→ **Input for this task**
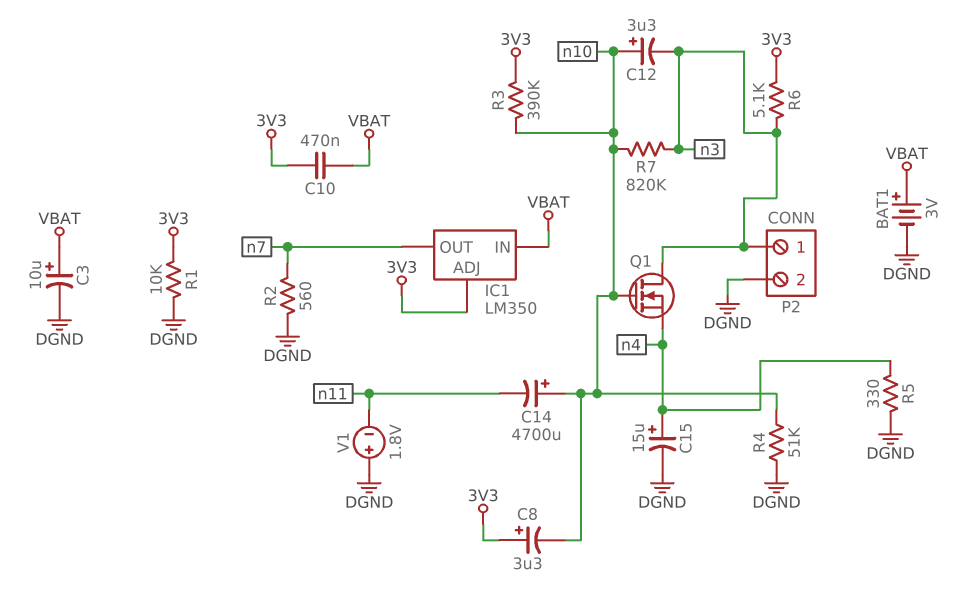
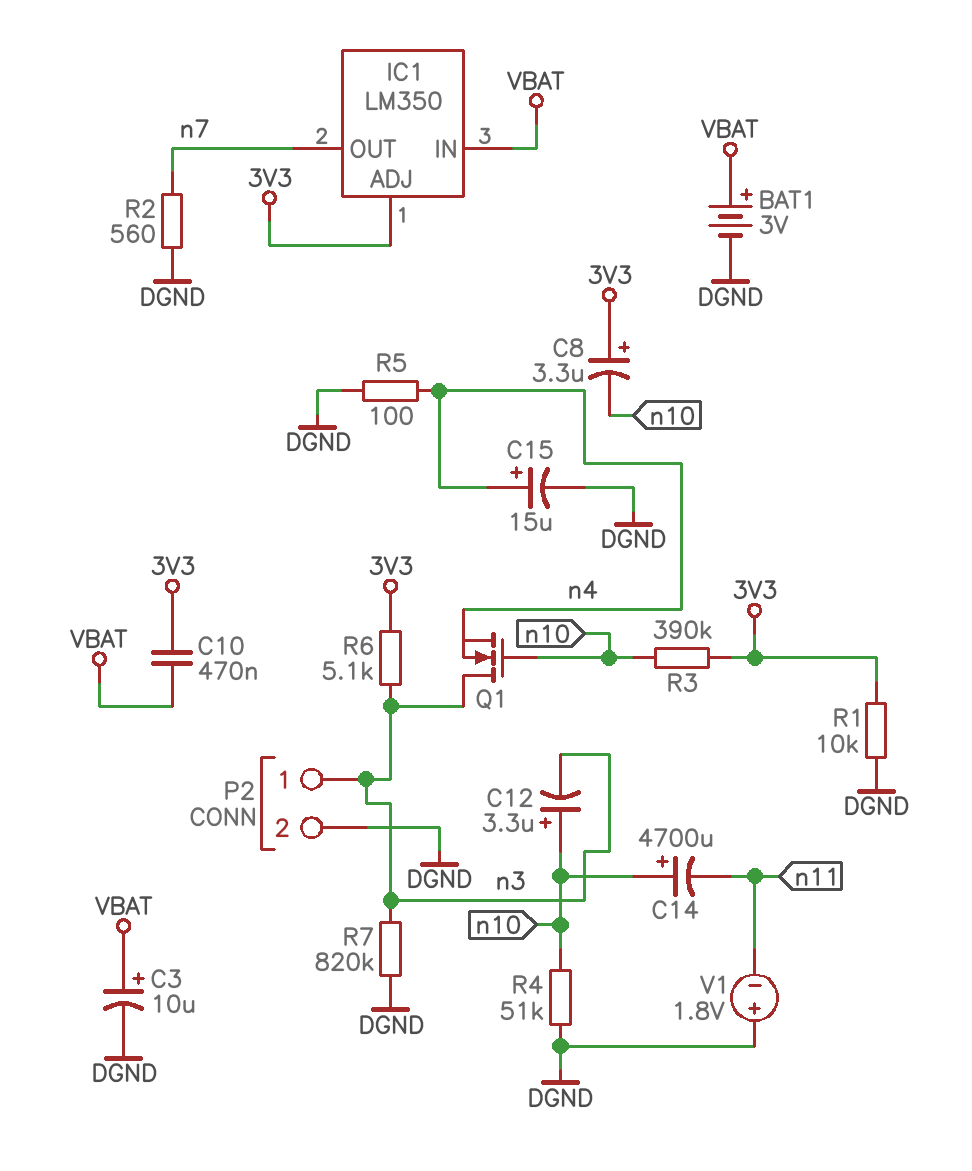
R5: 330 (DGND, n4) -> 100 (DGND, n4)
R7: 820k (n3, n10) -> 820k (DGND, n3)

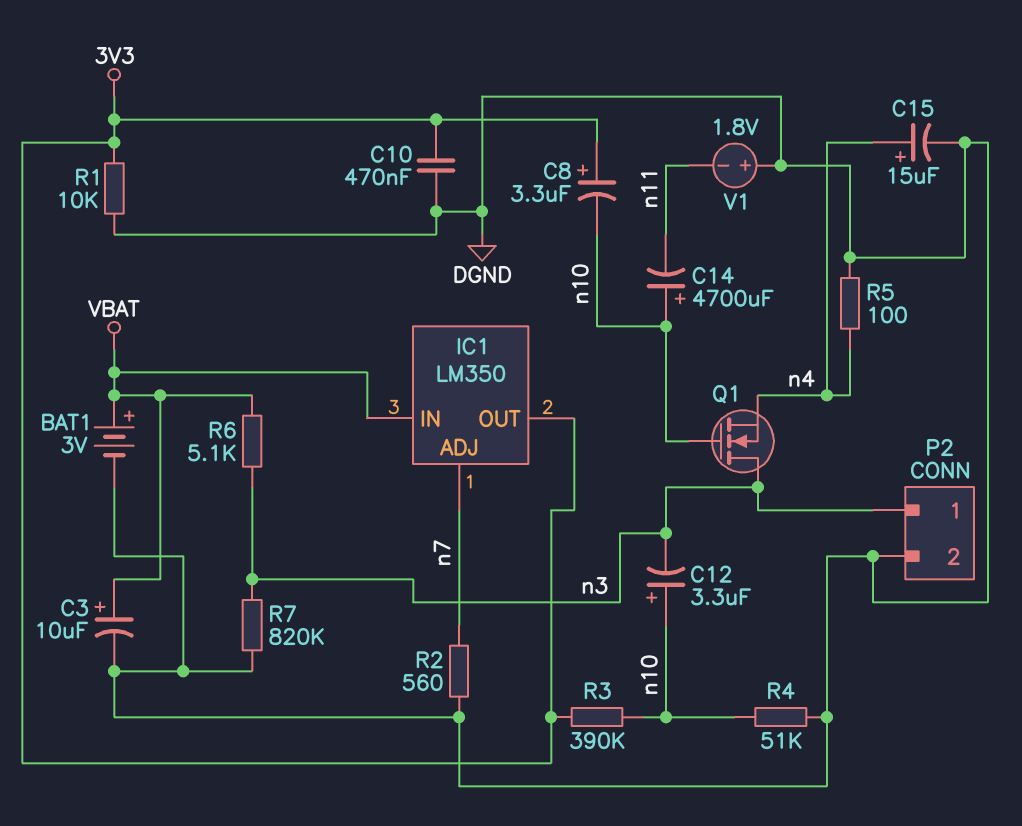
C10: 470nF (3V3, VBAT) -> 470nF (3V3, DGND)
IC1 pin ADJ: 3V3 -> n7
IC1 pin OUT: n7 -> 3V3
R6: 5.1k (3V3, n3) -> 5.1k (VBAT, n3)

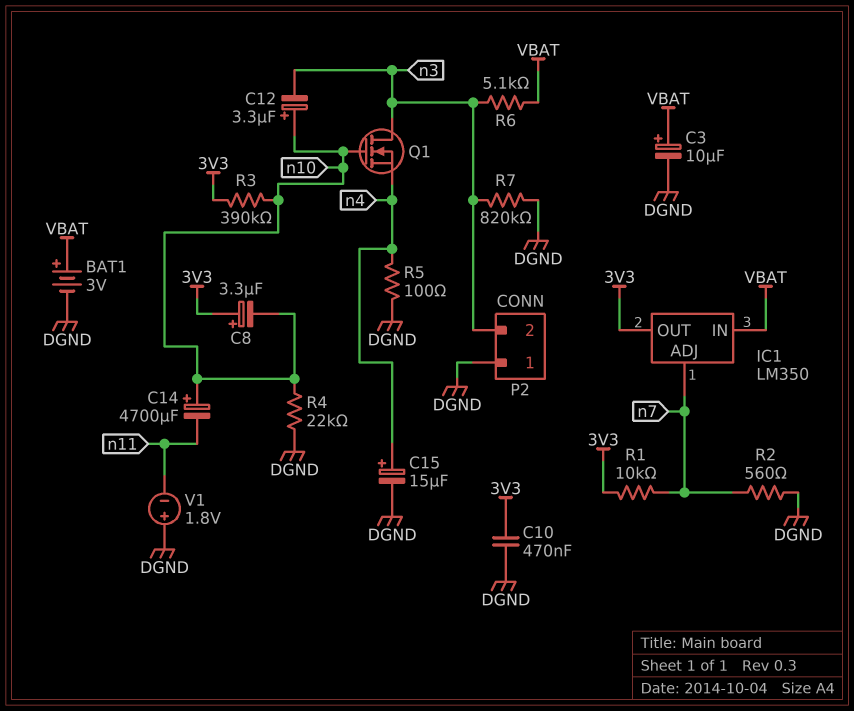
P2 pin 1: n3 -> DGND
P2 pin 2: DGND -> n3
R1: 10k (3V3, DGND) -> 10k (3V3, n7)
R4: 51k (DGND, n10) -> 22k (DGND, n10)

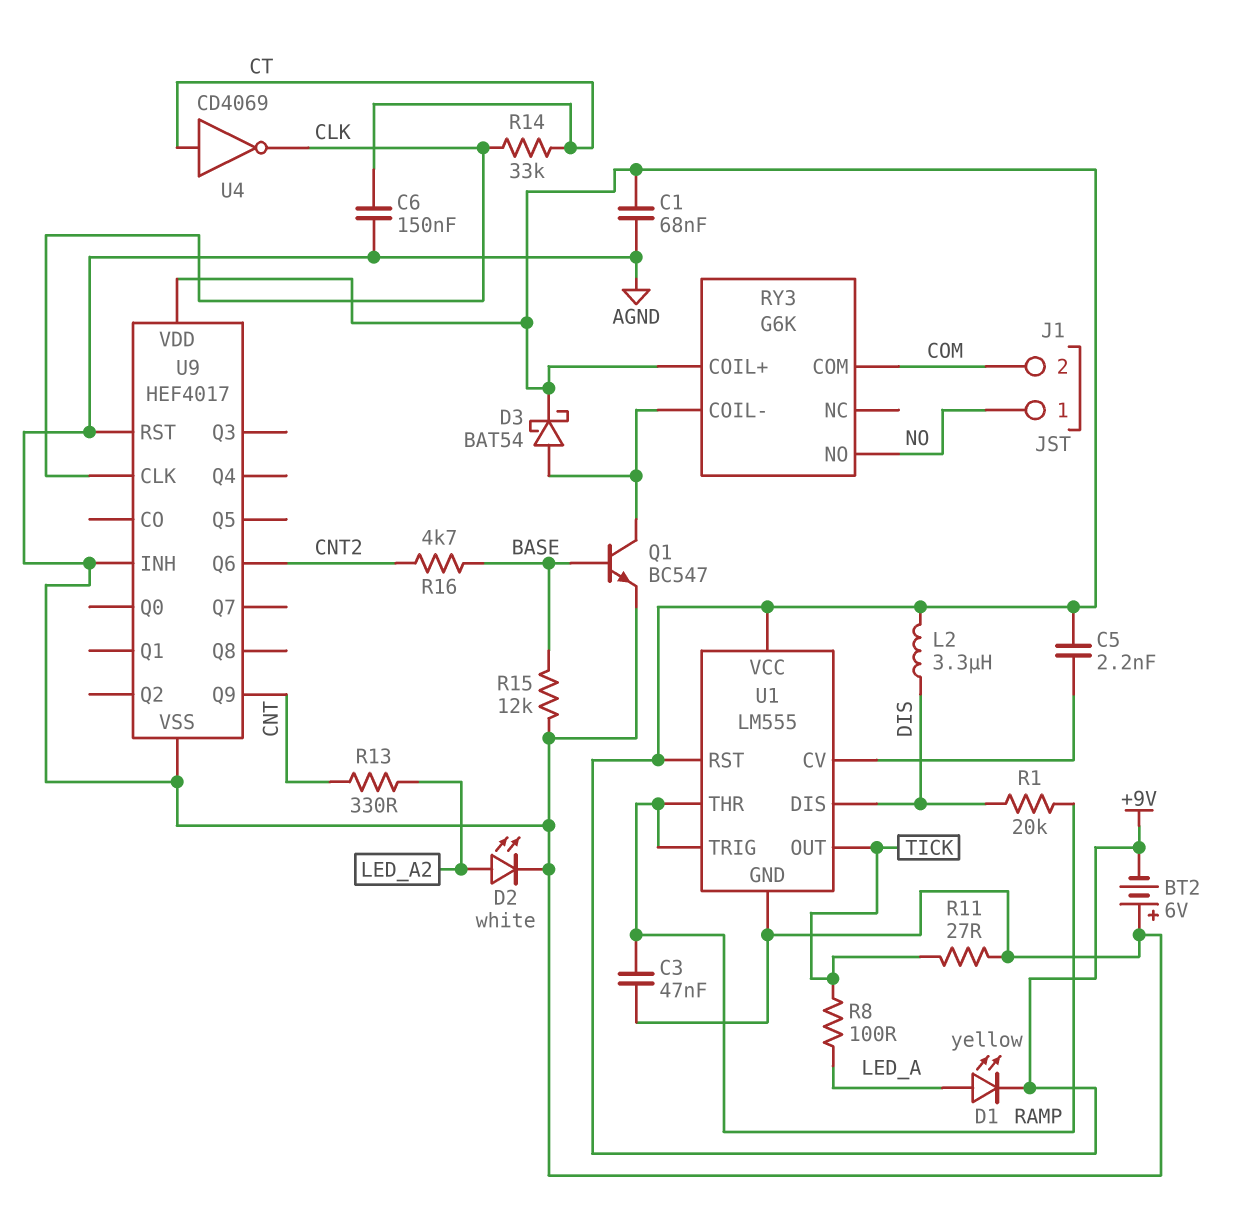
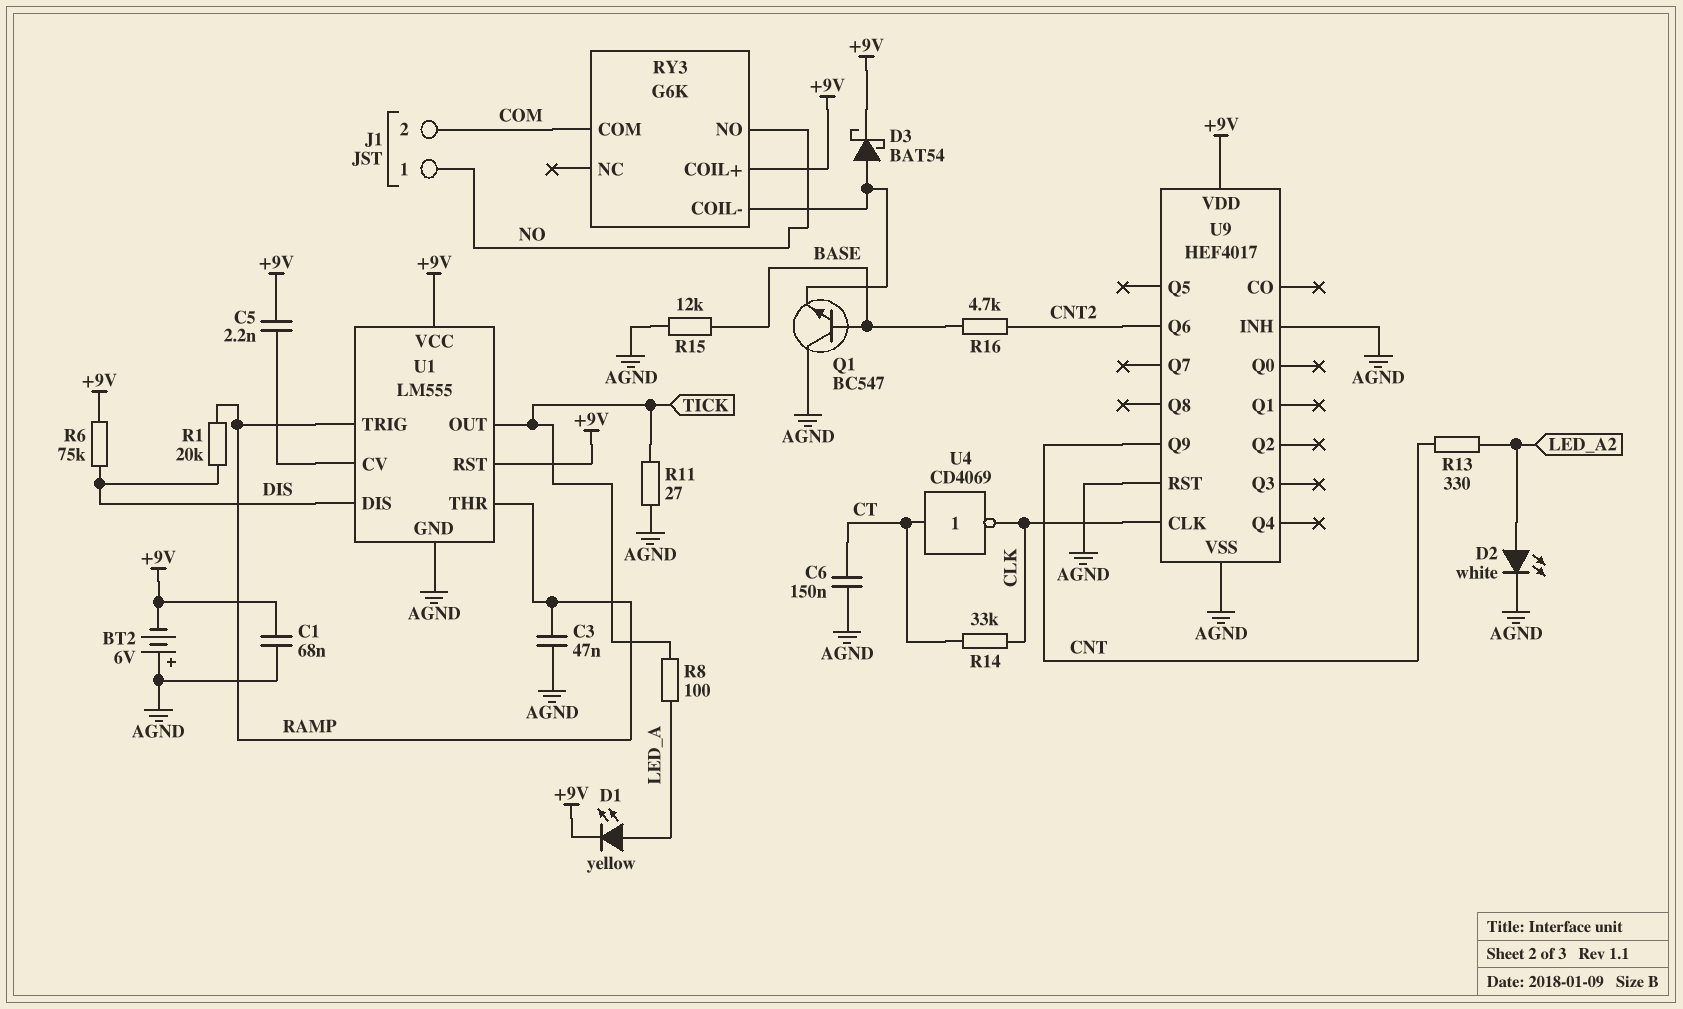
L2: 3.3uH (+9V, DIS) -> none
Q1: NPN BC547 (B BASE, C RY3/COIL-, E AGND) -> NPN BC547 (B BASE, C AGND, E RY3/COIL-)
R6: none -> 75k (+9V, DIS)

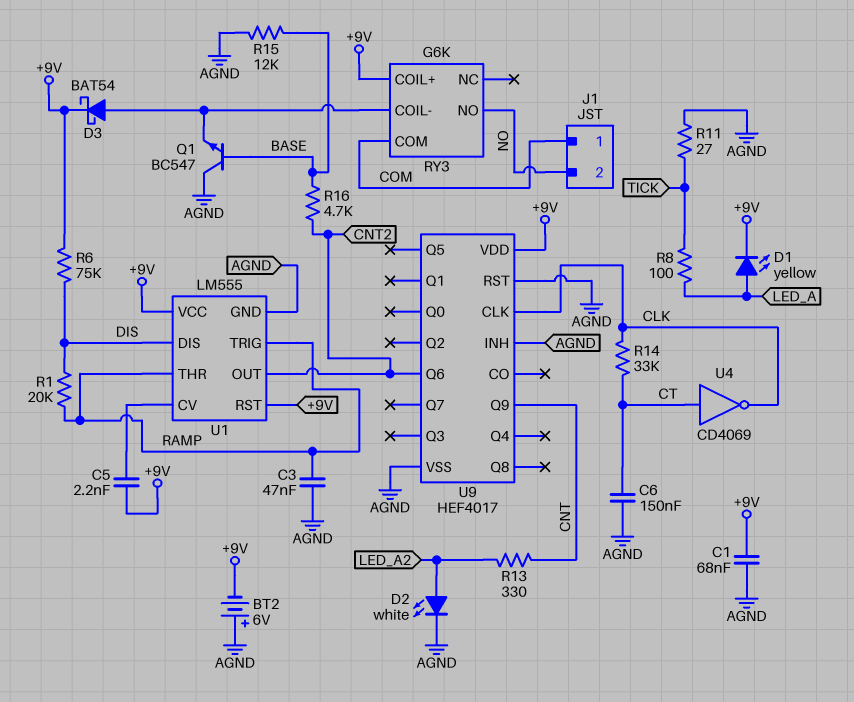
J1 pin 1: NO -> COM
J1 pin 2: COM -> NO
U1 pin OUT: TICK -> CNT2

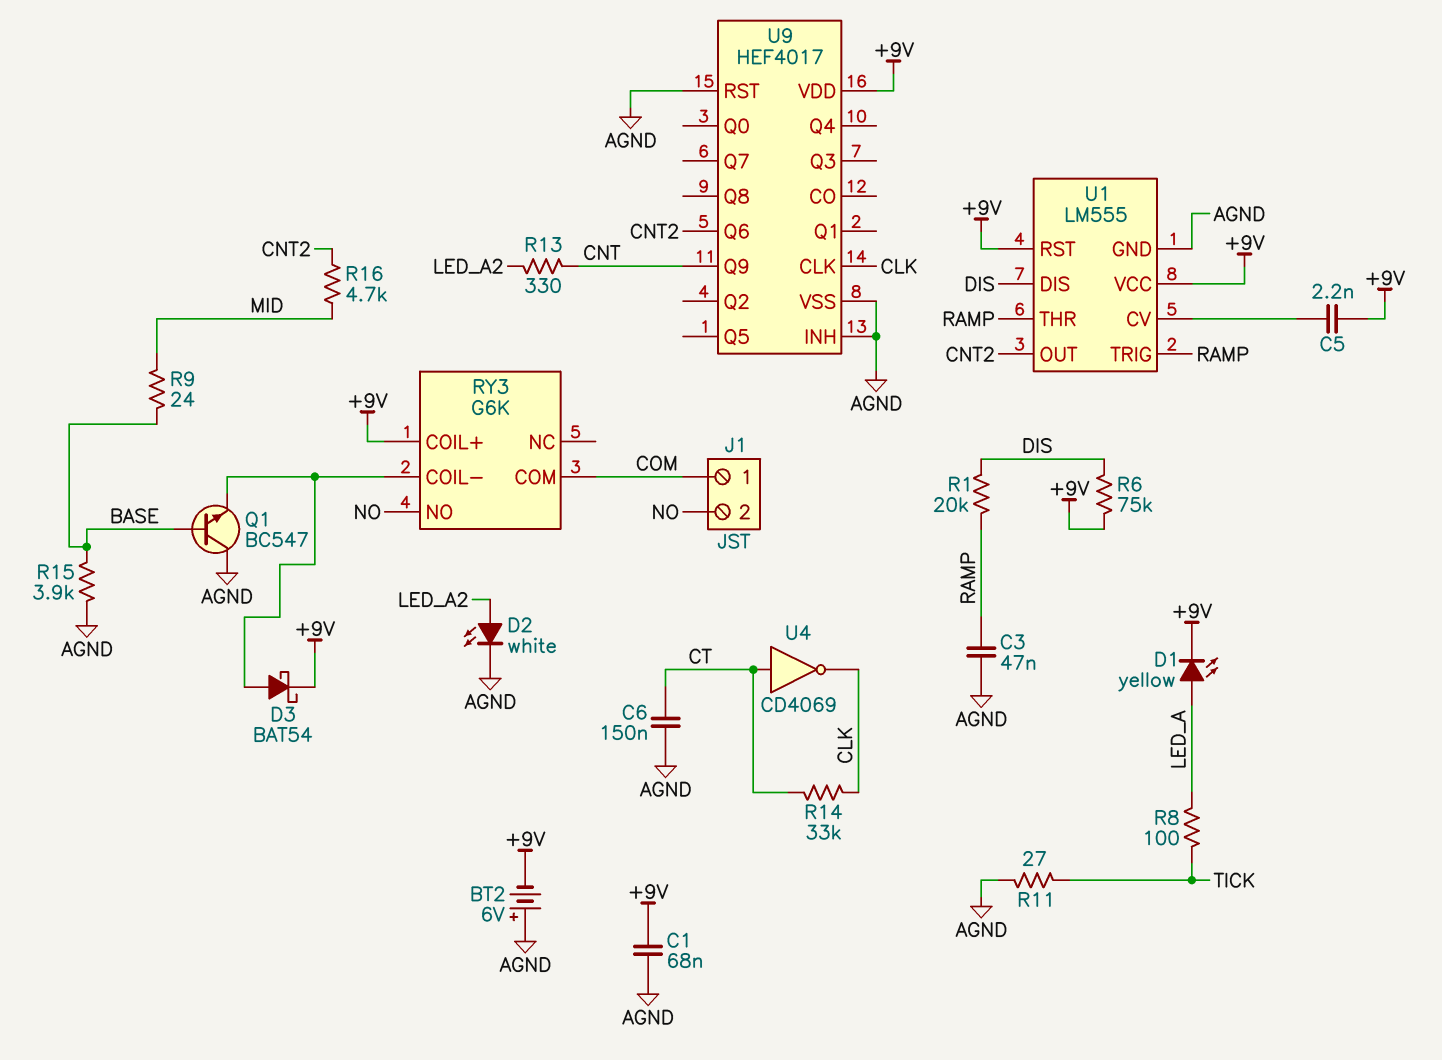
R9: none -> 24 (BASE, MID)
R15: 12k (AGND, BASE) -> 3.9k (AGND, BASE)
R16: 4.7k (BASE, CNT2) -> 4.7k (CNT2, MID)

→ **What the exercise asks**
Only the lines from the one containing "R1: 10k (3V3, DGND) -> 10k (3V3, n7)" through the last line of the data may appear in the answer, each given again exactly and with pictures left out.

→ **Written solution**
R1: 10k (3V3, DGND) -> 10k (3V3, n7)
R4: 51k (DGND, n10) -> 22k (DGND, n10)

L2: 3.3uH (+9V, DIS) -> none
Q1: NPN BC547 (B BASE, C RY3/COIL-, E AGND) -> NPN BC547 (B BASE, C AGND, E RY3/COIL-)
R6: none -> 75k (+9V, DIS)

J1 pin 1: NO -> COM
J1 pin 2: COM -> NO
U1 pin OUT: TICK -> CNT2

R9: none -> 24 (BASE, MID)
R15: 12k (AGND, BASE) -> 3.9k (AGND, BASE)
R16: 4.7k (BASE, CNT2) -> 4.7k (CNT2, MID)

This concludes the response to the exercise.